→ WHAT THIS TASK INVOLVES: Your reply must contain the full listing below, reproduced exactly, but no pictures.

→ AVAILABLE DATA:
——
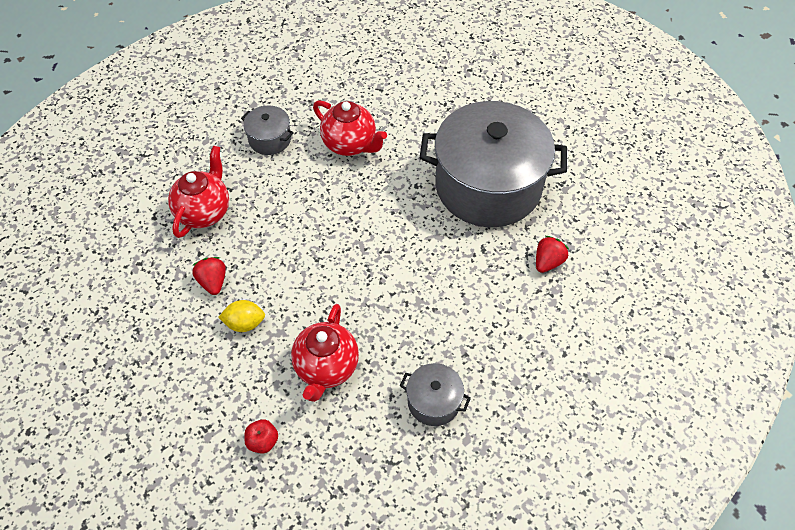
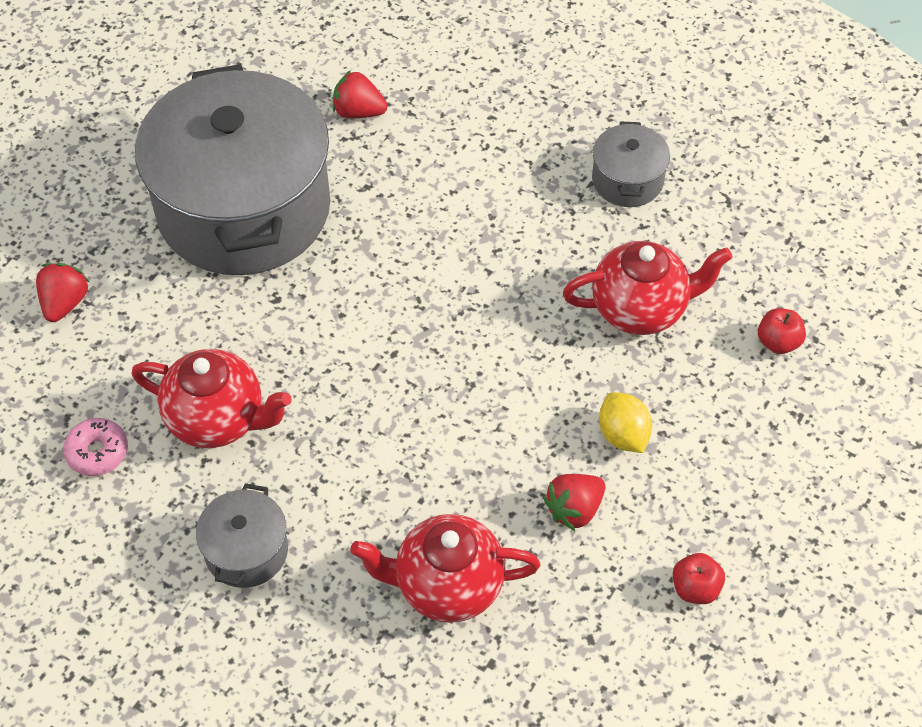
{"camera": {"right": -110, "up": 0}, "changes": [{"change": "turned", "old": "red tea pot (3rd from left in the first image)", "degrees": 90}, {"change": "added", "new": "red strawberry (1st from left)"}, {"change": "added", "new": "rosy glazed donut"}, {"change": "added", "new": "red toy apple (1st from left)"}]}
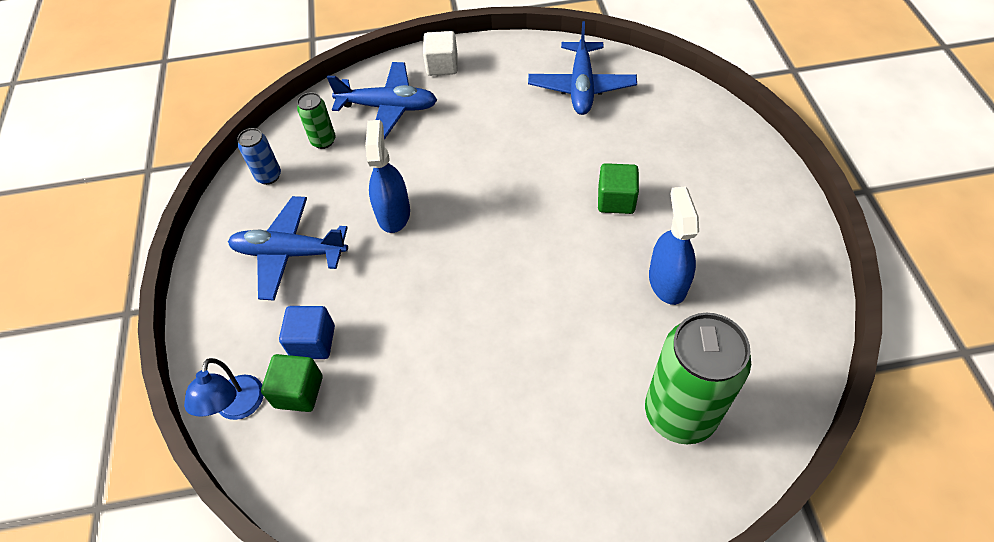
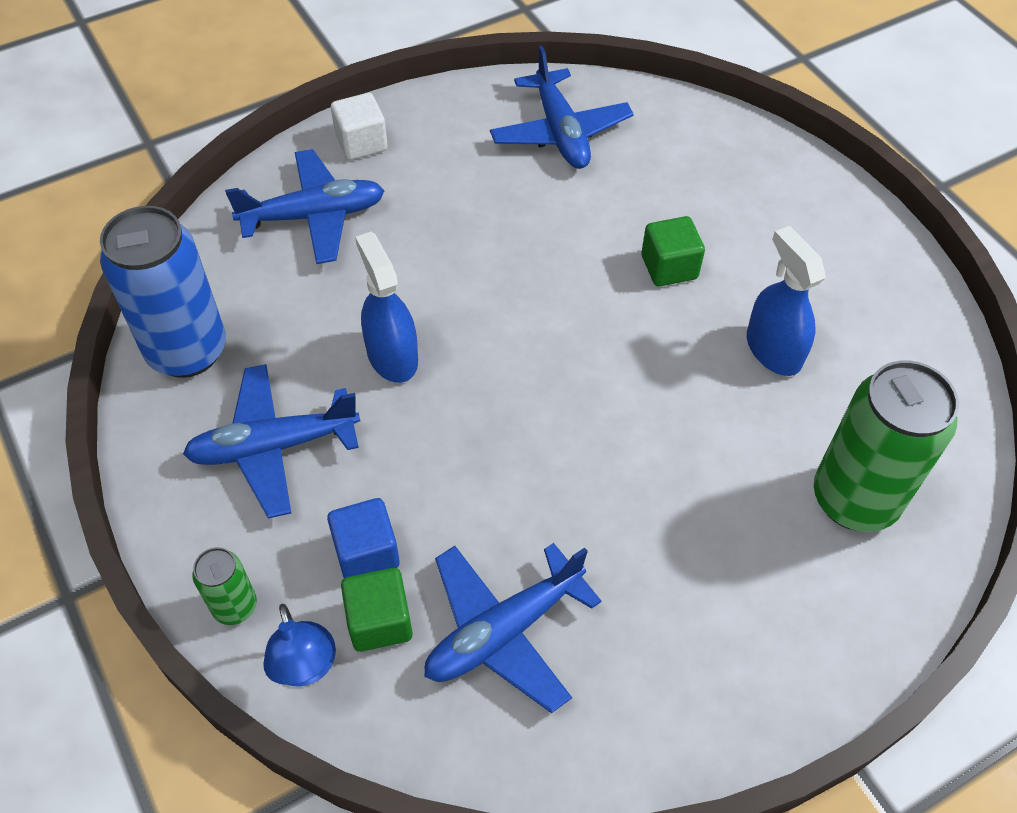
{"camera": {"right": -25, "up": 0}, "changes": [{"change": "moved", "old": "leaf-green tin (1st from left)"}, {"change": "resized", "old": "royal blue tin", "factor": 2.08}, {"change": "added", "new": "royal blue plane (3rd from left)"}]}
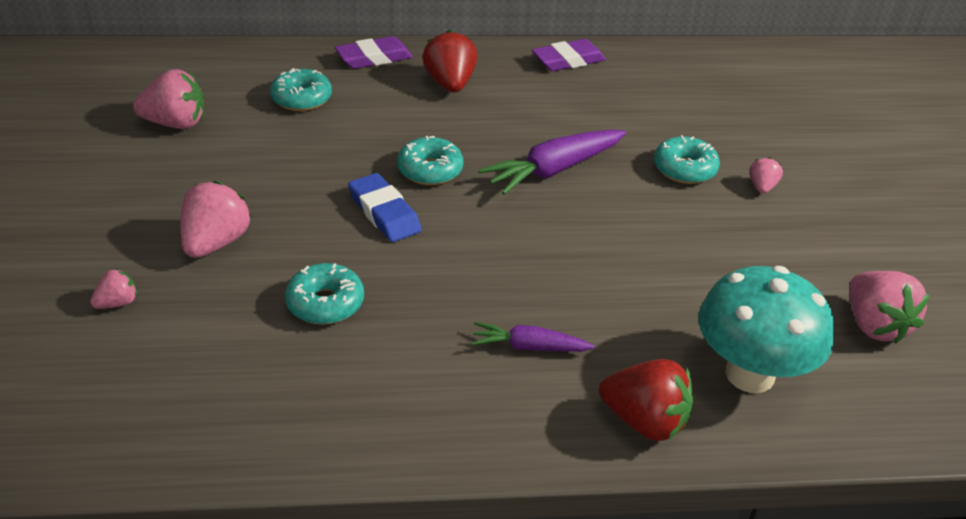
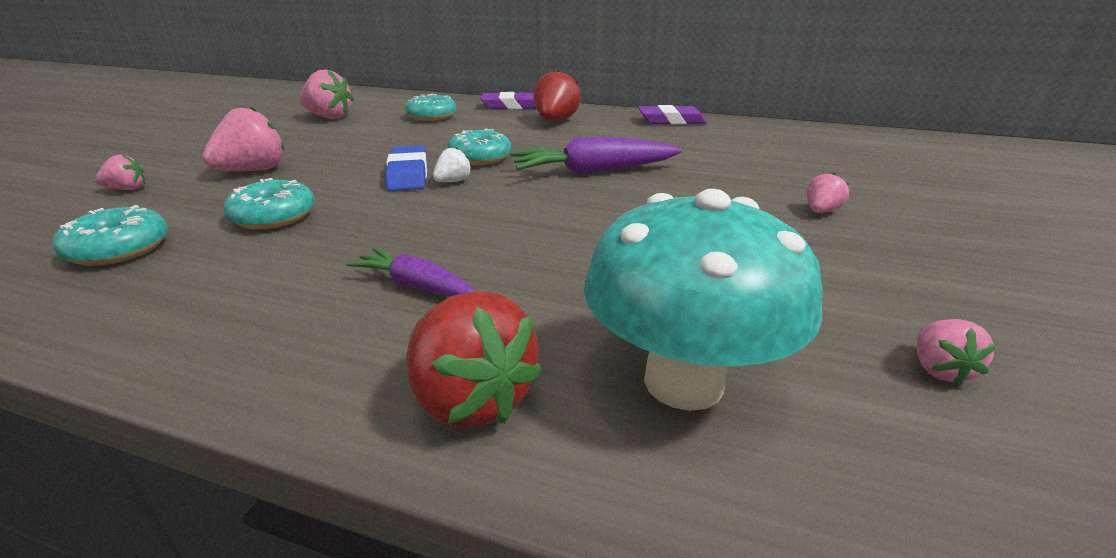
{"camera": {"right": 25, "up": -10}, "changes": [{"change": "moved", "old": "teal glazed donut (4th from left in the first image)", "new": "teal glazed donut (1st from left)"}, {"change": "resized", "old": "rosy strawberry (5th from left)", "factor": 0.53}, {"change": "added", "new": "pure white strawberry"}]}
——
→ ANSWER FOR THIS EXERCISE:
{"camera": {"right": -110, "up": 0}, "changes": [{"change": "turned", "old": "red tea pot (3rd from left in the first image)", "degrees": 90}, {"change": "added", "new": "red strawberry (1st from left)"}, {"change": "added", "new": "rosy glazed donut"}, {"change": "added", "new": "red toy apple (1st from left)"}]}
{"camera": {"right": -25, "up": 0}, "changes": [{"change": "moved", "old": "leaf-green tin (1st from left)"}, {"change": "resized", "old": "royal blue tin", "factor": 2.08}, {"change": "added", "new": "royal blue plane (3rd from left)"}]}
{"camera": {"right": 25, "up": -10}, "changes": [{"change": "moved", "old": "teal glazed donut (4th from left in the first image)", "new": "teal glazed donut (1st from left)"}, {"change": "resized", "old": "rosy strawberry (5th from left)", "factor": 0.53}, {"change": "added", "new": "pure white strawberry"}]}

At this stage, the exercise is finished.